Brief - No line before the one containing "(260, 387) = (168, 112): brown" is to be output; retype exactly that line and all lines that follow it to the end of the records.

Supplied information -
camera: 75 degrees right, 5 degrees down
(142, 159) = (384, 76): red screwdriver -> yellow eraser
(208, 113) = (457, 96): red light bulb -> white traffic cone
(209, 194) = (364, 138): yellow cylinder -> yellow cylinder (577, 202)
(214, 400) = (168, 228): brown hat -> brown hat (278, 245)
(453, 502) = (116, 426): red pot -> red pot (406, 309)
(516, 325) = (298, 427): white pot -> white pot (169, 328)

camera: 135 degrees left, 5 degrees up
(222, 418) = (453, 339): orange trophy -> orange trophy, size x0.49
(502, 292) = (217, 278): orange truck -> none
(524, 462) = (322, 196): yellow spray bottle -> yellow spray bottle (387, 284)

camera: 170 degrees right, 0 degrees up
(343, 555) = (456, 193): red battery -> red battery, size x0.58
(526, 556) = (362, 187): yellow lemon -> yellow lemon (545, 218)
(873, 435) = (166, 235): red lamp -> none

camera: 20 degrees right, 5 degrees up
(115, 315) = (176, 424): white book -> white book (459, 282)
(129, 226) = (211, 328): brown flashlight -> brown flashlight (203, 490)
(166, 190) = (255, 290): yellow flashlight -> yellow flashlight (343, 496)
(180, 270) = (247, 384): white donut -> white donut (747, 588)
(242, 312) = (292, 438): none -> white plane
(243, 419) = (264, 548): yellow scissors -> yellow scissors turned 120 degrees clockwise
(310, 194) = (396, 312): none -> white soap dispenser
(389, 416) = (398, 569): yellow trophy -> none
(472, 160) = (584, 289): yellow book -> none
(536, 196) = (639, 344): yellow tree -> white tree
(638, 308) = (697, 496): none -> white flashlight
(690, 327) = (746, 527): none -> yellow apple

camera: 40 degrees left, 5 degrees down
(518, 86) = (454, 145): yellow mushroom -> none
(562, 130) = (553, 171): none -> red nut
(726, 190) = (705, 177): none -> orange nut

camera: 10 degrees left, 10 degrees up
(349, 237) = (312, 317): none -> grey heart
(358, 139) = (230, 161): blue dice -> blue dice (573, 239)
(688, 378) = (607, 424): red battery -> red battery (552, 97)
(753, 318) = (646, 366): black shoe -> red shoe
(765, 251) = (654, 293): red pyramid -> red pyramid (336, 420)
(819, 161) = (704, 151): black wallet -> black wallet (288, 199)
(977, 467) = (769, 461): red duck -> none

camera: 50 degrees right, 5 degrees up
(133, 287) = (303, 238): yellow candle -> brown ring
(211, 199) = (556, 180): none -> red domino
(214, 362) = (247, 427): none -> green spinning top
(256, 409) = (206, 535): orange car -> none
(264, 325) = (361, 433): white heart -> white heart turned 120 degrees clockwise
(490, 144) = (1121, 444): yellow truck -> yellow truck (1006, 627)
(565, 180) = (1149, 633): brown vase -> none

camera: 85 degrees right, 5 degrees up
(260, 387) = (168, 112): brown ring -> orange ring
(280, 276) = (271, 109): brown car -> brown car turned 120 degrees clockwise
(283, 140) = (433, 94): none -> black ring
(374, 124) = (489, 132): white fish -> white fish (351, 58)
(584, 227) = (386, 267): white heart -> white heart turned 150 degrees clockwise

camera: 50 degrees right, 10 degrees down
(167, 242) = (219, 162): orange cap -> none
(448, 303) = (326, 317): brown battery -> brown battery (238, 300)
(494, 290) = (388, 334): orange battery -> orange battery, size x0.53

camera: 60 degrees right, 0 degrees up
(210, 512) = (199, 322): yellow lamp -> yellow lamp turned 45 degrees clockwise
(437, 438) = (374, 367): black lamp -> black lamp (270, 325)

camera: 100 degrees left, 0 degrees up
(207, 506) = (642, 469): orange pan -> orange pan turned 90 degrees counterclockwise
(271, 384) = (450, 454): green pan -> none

Finished exercise -
(260, 387) = (168, 112): brown ring -> orange ring
(280, 276) = (271, 109): brown car -> brown car turned 120 degrees clockwise
(283, 140) = (433, 94): none -> black ring
(374, 124) = (489, 132): white fish -> white fish (351, 58)
(584, 227) = (386, 267): white heart -> white heart turned 150 degrees clockwise

camera: 50 degrees right, 10 degrees down
(167, 242) = (219, 162): orange cap -> none
(448, 303) = (326, 317): brown battery -> brown battery (238, 300)
(494, 290) = (388, 334): orange battery -> orange battery, size x0.53

camera: 60 degrees right, 0 degrees up
(210, 512) = (199, 322): yellow lamp -> yellow lamp turned 45 degrees clockwise
(437, 438) = (374, 367): black lamp -> black lamp (270, 325)

camera: 100 degrees left, 0 degrees up
(207, 506) = (642, 469): orange pan -> orange pan turned 90 degrees counterclockwise
(271, 384) = (450, 454): green pan -> none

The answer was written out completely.